[Data for processing Boundary: Start]

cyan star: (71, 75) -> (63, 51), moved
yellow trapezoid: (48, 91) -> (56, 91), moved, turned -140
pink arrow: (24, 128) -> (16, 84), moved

[Data for processing Boundary: End]
[Data for processing Boundary: Start]

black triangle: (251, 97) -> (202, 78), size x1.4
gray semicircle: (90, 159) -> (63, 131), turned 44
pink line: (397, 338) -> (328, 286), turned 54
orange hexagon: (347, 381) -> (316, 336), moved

[Data for processing Boundary: End]
[Data for processing Boundary: Start]

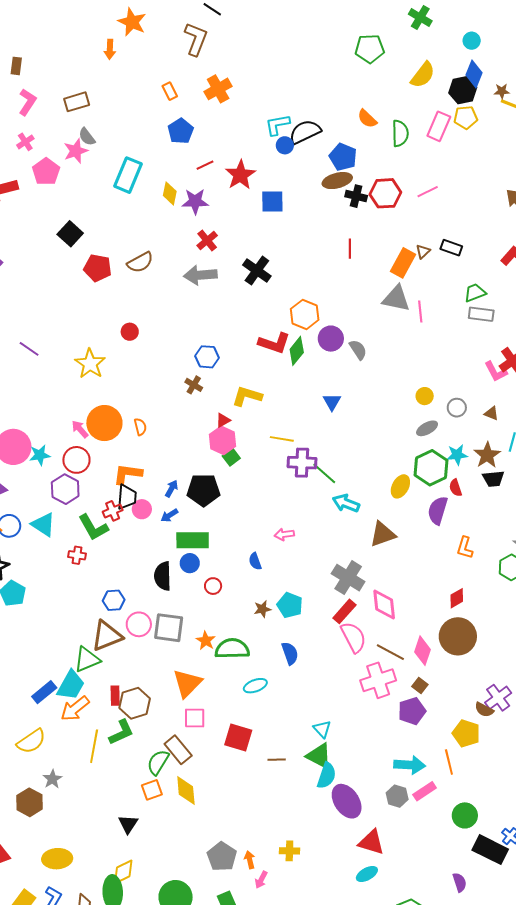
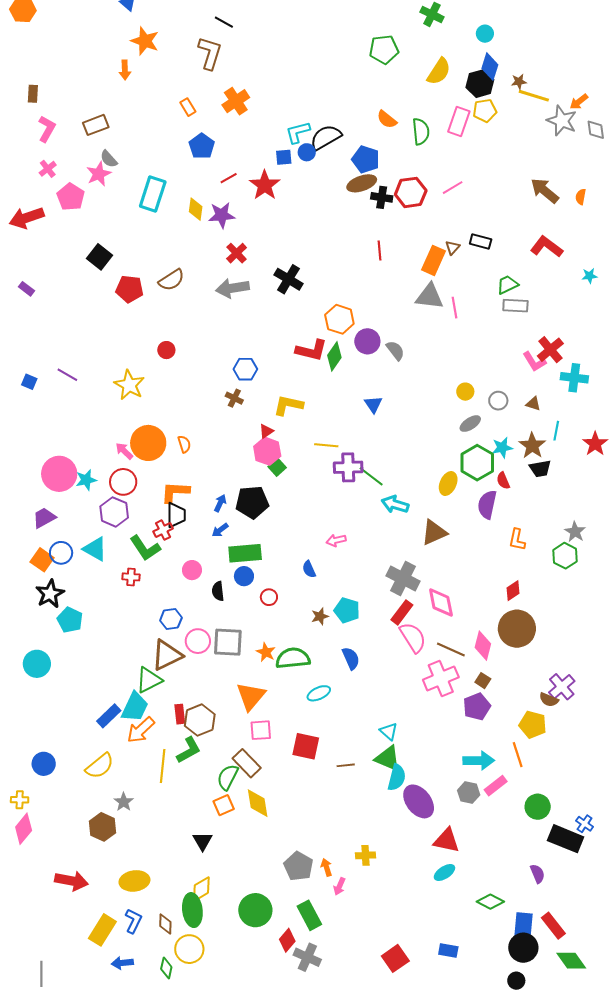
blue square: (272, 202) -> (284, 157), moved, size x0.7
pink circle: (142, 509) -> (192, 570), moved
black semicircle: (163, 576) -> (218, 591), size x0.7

[Data for processing Boundary: End]

* Exercise directions *
Return, unchanged, the run of lines above that opens with the line containing "pink circle: (142, 509) -> (192, 570), moved" and closes with the line containing "black semicircle: (163, 576)". Include both.

* Exercise answer *
pink circle: (142, 509) -> (192, 570), moved
black semicircle: (163, 576) -> (218, 591), size x0.7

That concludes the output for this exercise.